Write each line out exactly, from the one containing "swapped | turquoise" through the final line of the data, and keep pictures out of the copy.
════════════════
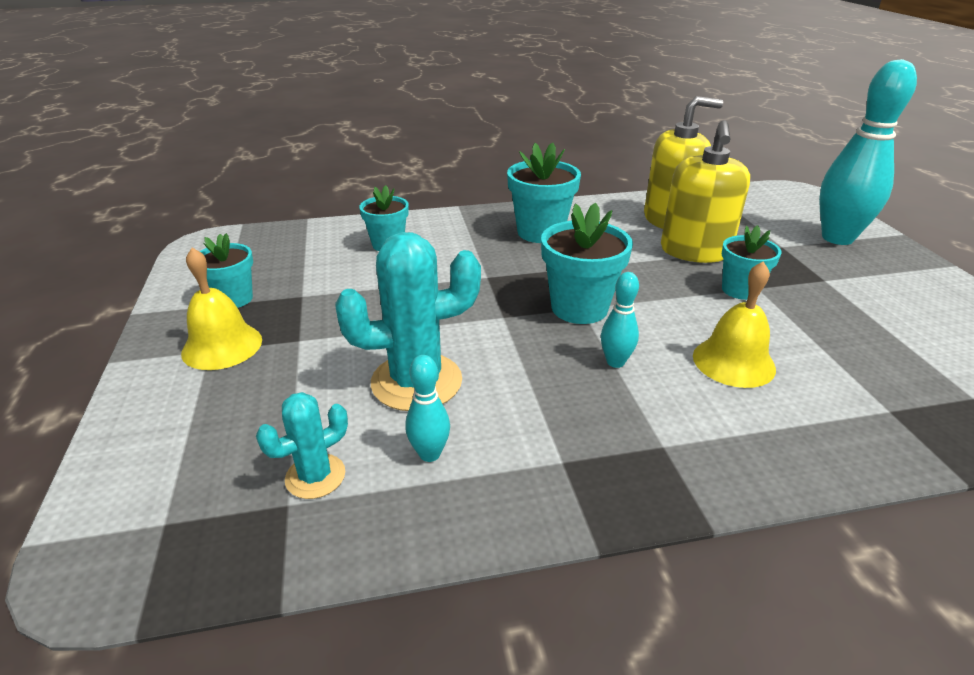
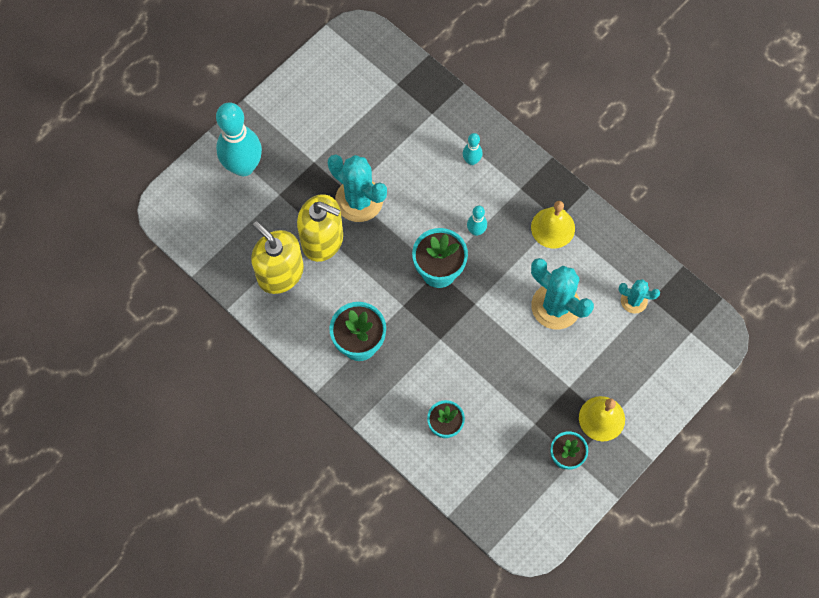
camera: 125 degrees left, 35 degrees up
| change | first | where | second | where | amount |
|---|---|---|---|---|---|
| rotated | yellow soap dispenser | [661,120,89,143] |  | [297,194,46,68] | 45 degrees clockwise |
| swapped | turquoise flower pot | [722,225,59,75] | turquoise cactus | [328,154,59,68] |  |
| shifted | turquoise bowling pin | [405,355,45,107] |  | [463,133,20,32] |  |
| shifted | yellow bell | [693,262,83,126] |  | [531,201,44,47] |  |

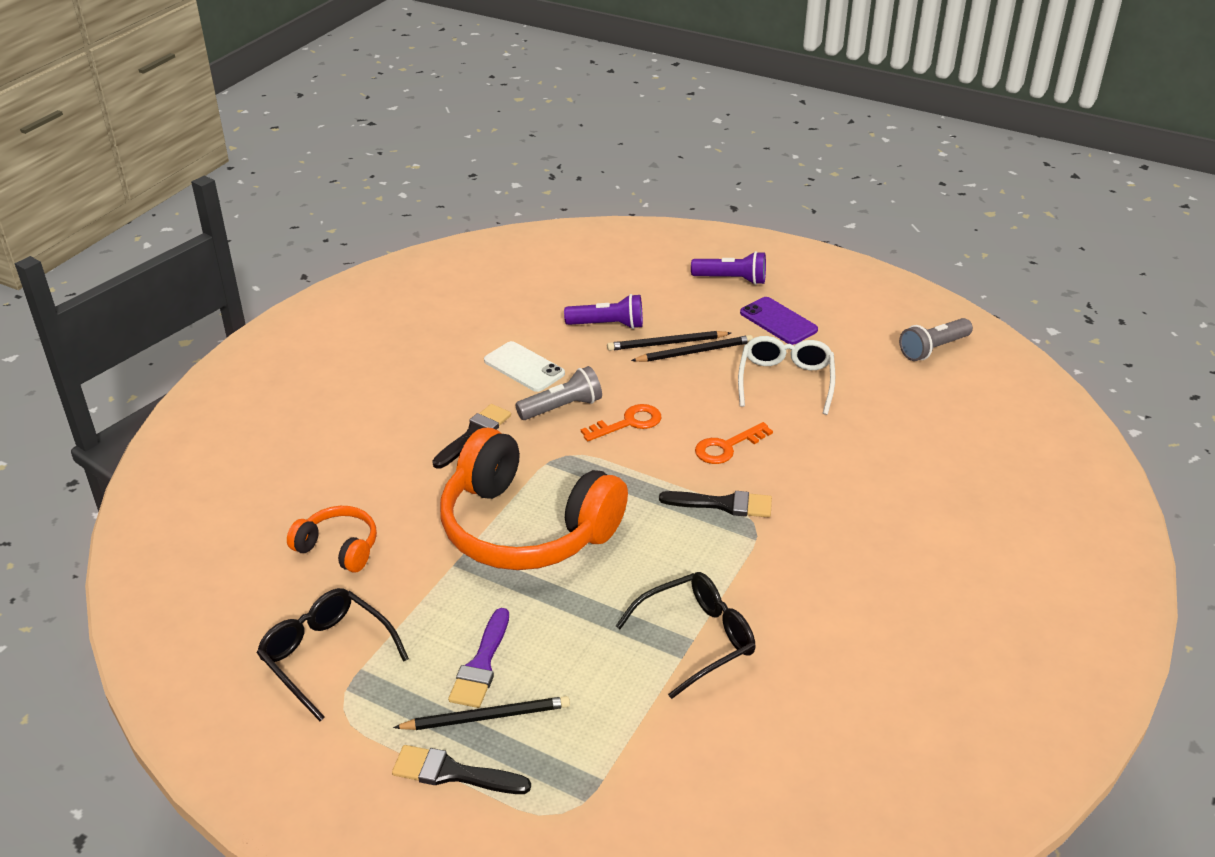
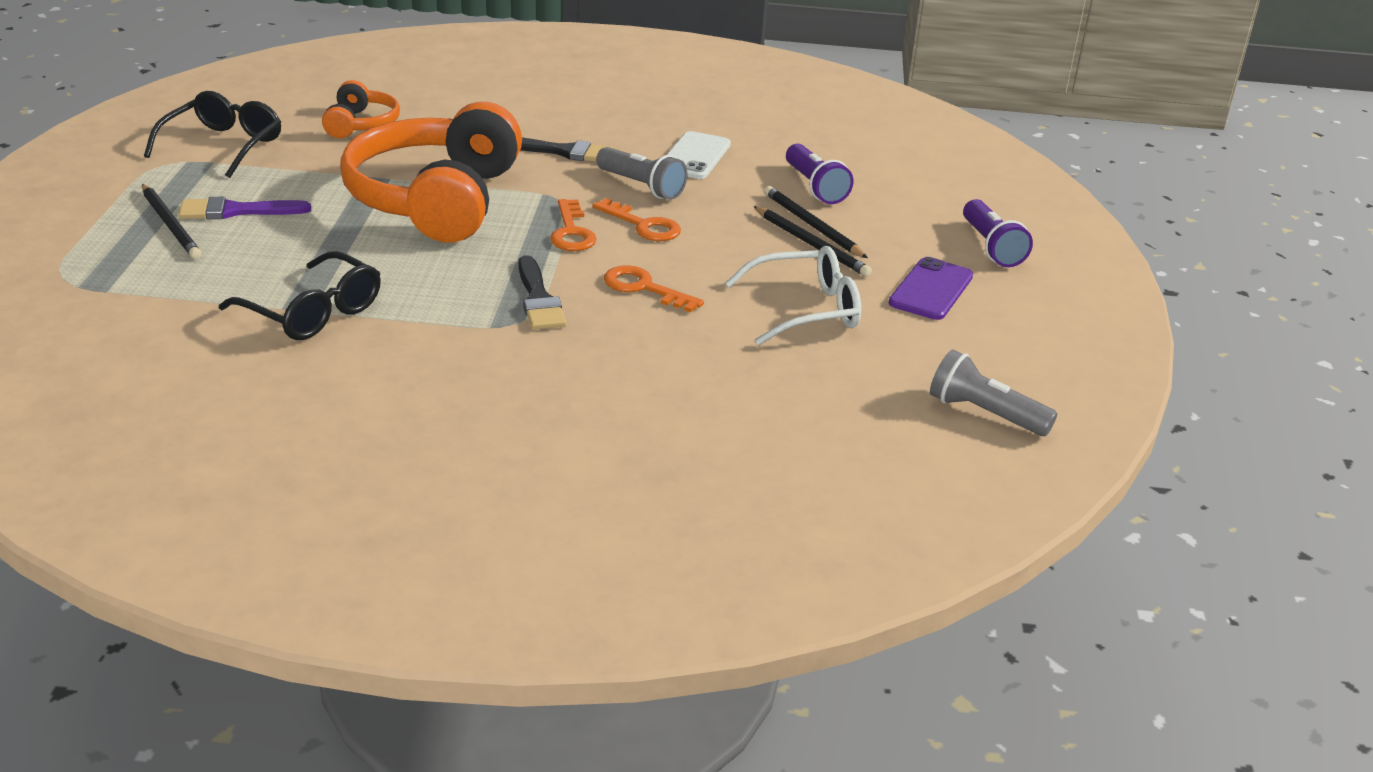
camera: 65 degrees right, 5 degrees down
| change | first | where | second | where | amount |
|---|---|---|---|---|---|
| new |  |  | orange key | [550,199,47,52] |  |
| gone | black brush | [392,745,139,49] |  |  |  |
════════════════
OUTPUT FOR THIS TASK
| swapped | turquoise flower pot | [722,225,59,75] | turquoise cactus | [328,154,59,68] |  |
| shifted | turquoise bowling pin | [405,355,45,107] |  | [463,133,20,32] |  |
| shifted | yellow bell | [693,262,83,126] |  | [531,201,44,47] |  |

camera: 65 degrees right, 5 degrees down
| change | first | where | second | where | amount |
|---|---|---|---|---|---|
| new |  |  | orange key | [550,199,47,52] |  |
| gone | black brush | [392,745,139,49] |  |  |  |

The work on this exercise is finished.